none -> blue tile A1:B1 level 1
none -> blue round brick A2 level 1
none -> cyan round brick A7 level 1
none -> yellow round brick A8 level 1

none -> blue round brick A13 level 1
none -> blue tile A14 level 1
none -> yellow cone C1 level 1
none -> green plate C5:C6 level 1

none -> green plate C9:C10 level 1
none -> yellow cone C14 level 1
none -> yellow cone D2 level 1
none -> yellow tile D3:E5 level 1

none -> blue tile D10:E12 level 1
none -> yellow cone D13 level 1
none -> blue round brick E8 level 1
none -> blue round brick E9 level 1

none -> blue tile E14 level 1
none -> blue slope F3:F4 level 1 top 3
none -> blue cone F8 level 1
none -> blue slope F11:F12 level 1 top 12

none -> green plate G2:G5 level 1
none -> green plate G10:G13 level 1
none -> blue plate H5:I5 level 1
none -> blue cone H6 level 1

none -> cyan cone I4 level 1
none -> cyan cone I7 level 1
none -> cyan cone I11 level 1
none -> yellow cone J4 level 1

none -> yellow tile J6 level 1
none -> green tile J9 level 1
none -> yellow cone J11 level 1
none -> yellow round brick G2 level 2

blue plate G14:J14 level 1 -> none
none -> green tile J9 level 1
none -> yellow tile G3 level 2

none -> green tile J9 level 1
--
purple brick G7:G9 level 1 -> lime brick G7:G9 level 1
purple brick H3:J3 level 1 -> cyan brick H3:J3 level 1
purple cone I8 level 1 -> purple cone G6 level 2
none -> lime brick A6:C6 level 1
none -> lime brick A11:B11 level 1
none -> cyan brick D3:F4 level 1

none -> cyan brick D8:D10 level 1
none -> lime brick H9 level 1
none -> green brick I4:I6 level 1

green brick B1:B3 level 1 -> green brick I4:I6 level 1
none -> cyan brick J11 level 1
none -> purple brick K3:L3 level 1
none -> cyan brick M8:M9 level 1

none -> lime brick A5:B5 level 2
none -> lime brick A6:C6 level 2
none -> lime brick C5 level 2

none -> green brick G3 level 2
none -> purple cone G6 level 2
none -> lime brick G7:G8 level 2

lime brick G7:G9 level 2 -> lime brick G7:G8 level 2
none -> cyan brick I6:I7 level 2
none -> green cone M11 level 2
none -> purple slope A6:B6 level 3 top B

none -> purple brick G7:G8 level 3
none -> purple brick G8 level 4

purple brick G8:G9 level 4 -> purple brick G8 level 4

- _WORK ITEM_
Please copy out each line of the material that contains the string "round".

- _WRITTEN ANSWER_
none -> blue round brick A2 level 1
none -> cyan round brick A7 level 1
none -> yellow round brick A8 level 1
none -> blue round brick A13 level 1
none -> blue round brick E8 level 1
none -> blue round brick E9 level 1
none -> yellow round brick G2 level 2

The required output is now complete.